» **WHAT YOU SHOULD DO**
What follows is a listing; restate all of it word for word.

» **TASK MATERIAL**
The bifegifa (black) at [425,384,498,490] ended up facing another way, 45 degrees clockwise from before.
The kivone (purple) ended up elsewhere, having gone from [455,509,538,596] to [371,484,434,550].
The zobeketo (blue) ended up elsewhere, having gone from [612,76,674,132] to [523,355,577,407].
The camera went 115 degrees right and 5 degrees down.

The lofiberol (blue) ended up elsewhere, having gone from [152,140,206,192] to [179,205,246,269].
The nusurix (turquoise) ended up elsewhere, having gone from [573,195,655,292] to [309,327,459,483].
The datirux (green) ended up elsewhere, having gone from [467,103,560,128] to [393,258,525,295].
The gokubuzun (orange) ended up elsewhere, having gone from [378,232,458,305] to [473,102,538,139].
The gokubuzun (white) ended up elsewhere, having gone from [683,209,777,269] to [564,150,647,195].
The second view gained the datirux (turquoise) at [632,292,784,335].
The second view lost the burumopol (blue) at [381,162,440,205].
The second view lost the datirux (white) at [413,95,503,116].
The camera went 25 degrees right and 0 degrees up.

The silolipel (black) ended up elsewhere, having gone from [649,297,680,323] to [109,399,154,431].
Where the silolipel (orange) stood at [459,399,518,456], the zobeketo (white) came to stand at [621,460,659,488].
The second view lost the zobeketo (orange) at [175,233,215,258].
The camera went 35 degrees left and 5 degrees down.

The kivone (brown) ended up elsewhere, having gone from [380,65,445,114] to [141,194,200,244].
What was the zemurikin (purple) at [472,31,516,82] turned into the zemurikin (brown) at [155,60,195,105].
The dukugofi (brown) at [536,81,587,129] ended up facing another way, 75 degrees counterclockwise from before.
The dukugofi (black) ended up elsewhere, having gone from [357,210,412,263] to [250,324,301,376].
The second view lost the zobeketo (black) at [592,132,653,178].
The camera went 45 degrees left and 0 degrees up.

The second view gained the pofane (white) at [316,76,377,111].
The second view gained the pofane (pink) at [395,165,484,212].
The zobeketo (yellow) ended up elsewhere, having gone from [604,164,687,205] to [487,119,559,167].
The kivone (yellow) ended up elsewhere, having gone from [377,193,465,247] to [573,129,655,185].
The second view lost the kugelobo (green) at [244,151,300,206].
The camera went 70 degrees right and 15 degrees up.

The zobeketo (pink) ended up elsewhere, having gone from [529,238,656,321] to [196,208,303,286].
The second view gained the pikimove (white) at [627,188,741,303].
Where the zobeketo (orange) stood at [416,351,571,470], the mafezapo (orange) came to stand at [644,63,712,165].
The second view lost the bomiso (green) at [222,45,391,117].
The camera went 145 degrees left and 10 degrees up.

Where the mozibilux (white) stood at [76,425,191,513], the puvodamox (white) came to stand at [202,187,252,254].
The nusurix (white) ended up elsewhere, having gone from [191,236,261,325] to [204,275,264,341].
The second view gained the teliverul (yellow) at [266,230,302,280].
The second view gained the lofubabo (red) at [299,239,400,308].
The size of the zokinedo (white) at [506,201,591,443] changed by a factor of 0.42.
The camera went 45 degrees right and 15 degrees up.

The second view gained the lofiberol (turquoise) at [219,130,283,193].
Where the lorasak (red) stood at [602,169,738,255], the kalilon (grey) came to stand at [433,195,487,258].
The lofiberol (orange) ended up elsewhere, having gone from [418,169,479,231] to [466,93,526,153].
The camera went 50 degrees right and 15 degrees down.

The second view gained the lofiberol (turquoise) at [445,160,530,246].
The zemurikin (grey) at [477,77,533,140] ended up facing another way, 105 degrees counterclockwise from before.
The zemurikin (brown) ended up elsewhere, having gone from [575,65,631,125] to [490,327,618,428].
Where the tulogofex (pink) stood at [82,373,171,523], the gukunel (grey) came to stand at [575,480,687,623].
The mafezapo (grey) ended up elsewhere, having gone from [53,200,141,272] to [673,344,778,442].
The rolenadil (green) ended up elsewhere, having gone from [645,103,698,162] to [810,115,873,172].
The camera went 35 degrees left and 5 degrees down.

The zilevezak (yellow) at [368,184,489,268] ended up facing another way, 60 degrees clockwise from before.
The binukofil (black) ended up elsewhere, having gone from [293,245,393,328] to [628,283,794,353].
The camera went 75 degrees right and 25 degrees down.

» **FINAL ANSWER**
The bifegifa (black) at [425,384,498,490] ended up facing another way, 45 degrees clockwise from before.
The kivone (purple) ended up elsewhere, having gone from [455,509,538,596] to [371,484,434,550].
The zobeketo (blue) ended up elsewhere, having gone from [612,76,674,132] to [523,355,577,407].
The camera went 115 degrees right and 5 degrees down.

The lofiberol (blue) ended up elsewhere, having gone from [152,140,206,192] to [179,205,246,269].
The nusurix (turquoise) ended up elsewhere, having gone from [573,195,655,292] to [309,327,459,483].
The datirux (green) ended up elsewhere, having gone from [467,103,560,128] to [393,258,525,295].
The gokubuzun (orange) ended up elsewhere, having gone from [378,232,458,305] to [473,102,538,139].
The gokubuzun (white) ended up elsewhere, having gone from [683,209,777,269] to [564,150,647,195].
The second view gained the datirux (turquoise) at [632,292,784,335].
The second view lost the burumopol (blue) at [381,162,440,205].
The second view lost the datirux (white) at [413,95,503,116].
The camera went 25 degrees right and 0 degrees up.

The silolipel (black) ended up elsewhere, having gone from [649,297,680,323] to [109,399,154,431].
Where the silolipel (orange) stood at [459,399,518,456], the zobeketo (white) came to stand at [621,460,659,488].
The second view lost the zobeketo (orange) at [175,233,215,258].
The camera went 35 degrees left and 5 degrees down.

The kivone (brown) ended up elsewhere, having gone from [380,65,445,114] to [141,194,200,244].
What was the zemurikin (purple) at [472,31,516,82] turned into the zemurikin (brown) at [155,60,195,105].
The dukugofi (brown) at [536,81,587,129] ended up facing another way, 75 degrees counterclockwise from before.
The dukugofi (black) ended up elsewhere, having gone from [357,210,412,263] to [250,324,301,376].
The second view lost the zobeketo (black) at [592,132,653,178].
The camera went 45 degrees left and 0 degrees up.

The second view gained the pofane (white) at [316,76,377,111].
The second view gained the pofane (pink) at [395,165,484,212].
The zobeketo (yellow) ended up elsewhere, having gone from [604,164,687,205] to [487,119,559,167].
The kivone (yellow) ended up elsewhere, having gone from [377,193,465,247] to [573,129,655,185].
The second view lost the kugelobo (green) at [244,151,300,206].
The camera went 70 degrees right and 15 degrees up.

The zobeketo (pink) ended up elsewhere, having gone from [529,238,656,321] to [196,208,303,286].
The second view gained the pikimove (white) at [627,188,741,303].
Where the zobeketo (orange) stood at [416,351,571,470], the mafezapo (orange) came to stand at [644,63,712,165].
The second view lost the bomiso (green) at [222,45,391,117].
The camera went 145 degrees left and 10 degrees up.

Where the mozibilux (white) stood at [76,425,191,513], the puvodamox (white) came to stand at [202,187,252,254].
The nusurix (white) ended up elsewhere, having gone from [191,236,261,325] to [204,275,264,341].
The second view gained the teliverul (yellow) at [266,230,302,280].
The second view gained the lofubabo (red) at [299,239,400,308].
The size of the zokinedo (white) at [506,201,591,443] changed by a factor of 0.42.
The camera went 45 degrees right and 15 degrees up.

The second view gained the lofiberol (turquoise) at [219,130,283,193].
Where the lorasak (red) stood at [602,169,738,255], the kalilon (grey) came to stand at [433,195,487,258].
The lofiberol (orange) ended up elsewhere, having gone from [418,169,479,231] to [466,93,526,153].
The camera went 50 degrees right and 15 degrees down.

The second view gained the lofiberol (turquoise) at [445,160,530,246].
The zemurikin (grey) at [477,77,533,140] ended up facing another way, 105 degrees counterclockwise from before.
The zemurikin (brown) ended up elsewhere, having gone from [575,65,631,125] to [490,327,618,428].
Where the tulogofex (pink) stood at [82,373,171,523], the gukunel (grey) came to stand at [575,480,687,623].
The mafezapo (grey) ended up elsewhere, having gone from [53,200,141,272] to [673,344,778,442].
The rolenadil (green) ended up elsewhere, having gone from [645,103,698,162] to [810,115,873,172].
The camera went 35 degrees left and 5 degrees down.

The zilevezak (yellow) at [368,184,489,268] ended up facing another way, 60 degrees clockwise from before.
The binukofil (black) ended up elsewhere, having gone from [293,245,393,328] to [628,283,794,353].
The camera went 75 degrees right and 25 degrees down.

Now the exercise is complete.